> **ACTIVITY**
Below are entries. Copy exactly the lines running from the line that holds "camera: 30 degrees right, 5 degrees down" to the line that holds "(588, 325) = (776, 502): brown", with both ends included.

> **PROVIDED MATERIAL**
*****

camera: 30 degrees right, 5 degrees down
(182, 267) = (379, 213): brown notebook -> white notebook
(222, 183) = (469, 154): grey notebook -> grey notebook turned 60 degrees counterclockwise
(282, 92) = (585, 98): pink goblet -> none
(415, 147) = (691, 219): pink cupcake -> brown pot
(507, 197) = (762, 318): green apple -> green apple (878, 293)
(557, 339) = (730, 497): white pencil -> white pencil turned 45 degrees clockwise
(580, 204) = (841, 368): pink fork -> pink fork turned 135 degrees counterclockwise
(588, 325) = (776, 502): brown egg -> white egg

*****

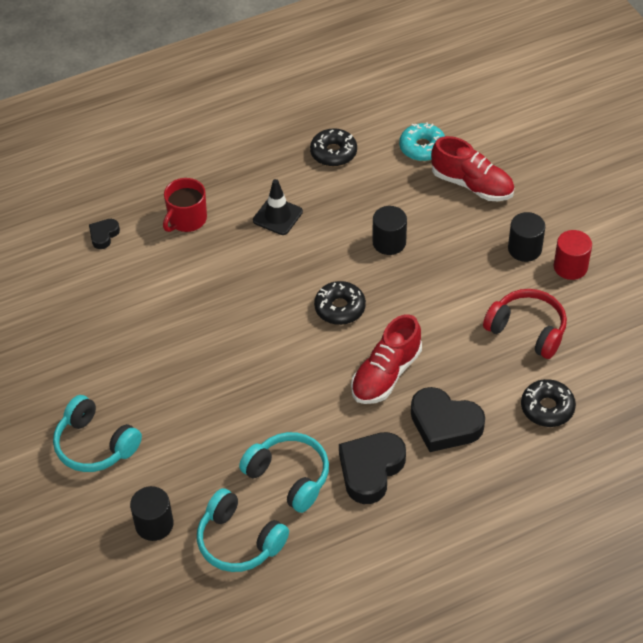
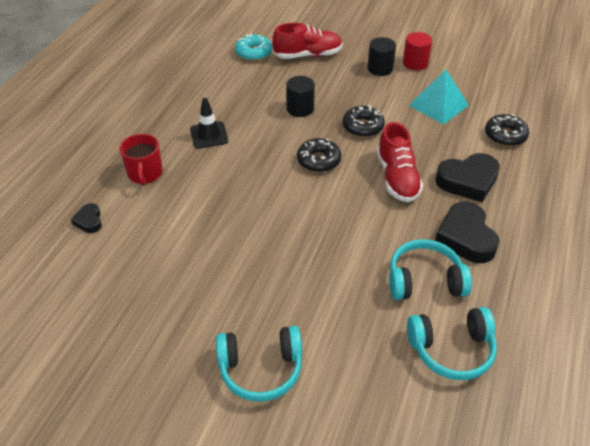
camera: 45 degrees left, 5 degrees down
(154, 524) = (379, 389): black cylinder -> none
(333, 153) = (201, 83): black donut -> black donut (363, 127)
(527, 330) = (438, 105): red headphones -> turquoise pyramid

*****

> **ANSWER**
camera: 30 degrees right, 5 degrees down
(182, 267) = (379, 213): brown notebook -> white notebook
(222, 183) = (469, 154): grey notebook -> grey notebook turned 60 degrees counterclockwise
(282, 92) = (585, 98): pink goblet -> none
(415, 147) = (691, 219): pink cupcake -> brown pot
(507, 197) = (762, 318): green apple -> green apple (878, 293)
(557, 339) = (730, 497): white pencil -> white pencil turned 45 degrees clockwise
(580, 204) = (841, 368): pink fork -> pink fork turned 135 degrees counterclockwise
(588, 325) = (776, 502): brown egg -> white egg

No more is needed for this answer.